> DESCRIPTION OF THE TASK: Check every line below, and copy those that include "grey".

(Object change listings)
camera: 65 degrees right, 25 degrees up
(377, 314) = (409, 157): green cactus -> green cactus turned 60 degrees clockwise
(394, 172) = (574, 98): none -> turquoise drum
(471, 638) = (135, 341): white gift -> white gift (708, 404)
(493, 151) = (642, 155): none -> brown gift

==

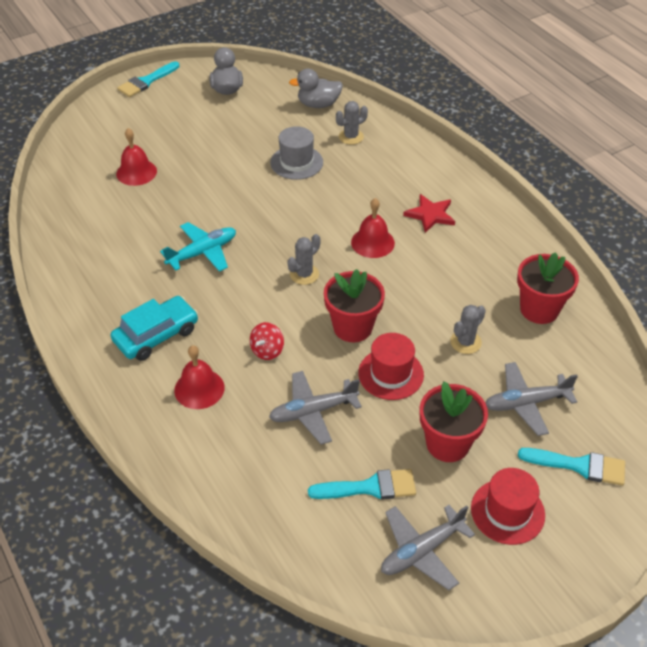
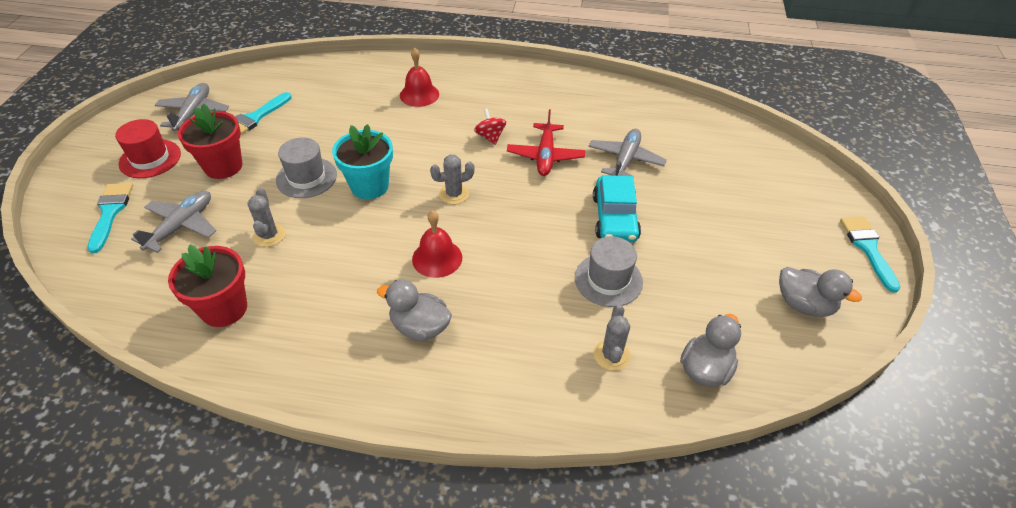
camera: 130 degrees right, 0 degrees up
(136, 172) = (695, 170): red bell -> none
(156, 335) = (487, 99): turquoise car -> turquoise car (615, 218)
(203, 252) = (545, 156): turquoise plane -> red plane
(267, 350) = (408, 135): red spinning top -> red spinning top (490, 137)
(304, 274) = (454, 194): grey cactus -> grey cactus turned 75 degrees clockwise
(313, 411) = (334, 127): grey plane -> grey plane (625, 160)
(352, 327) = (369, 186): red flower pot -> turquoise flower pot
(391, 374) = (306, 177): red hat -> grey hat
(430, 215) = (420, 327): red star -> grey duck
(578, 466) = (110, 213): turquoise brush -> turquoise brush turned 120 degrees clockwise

> YOUR RESPONSE:
(304, 274) = (454, 194): grey cactus -> grey cactus turned 75 degrees clockwise
(313, 411) = (334, 127): grey plane -> grey plane (625, 160)
(391, 374) = (306, 177): red hat -> grey hat
(430, 215) = (420, 327): red star -> grey duck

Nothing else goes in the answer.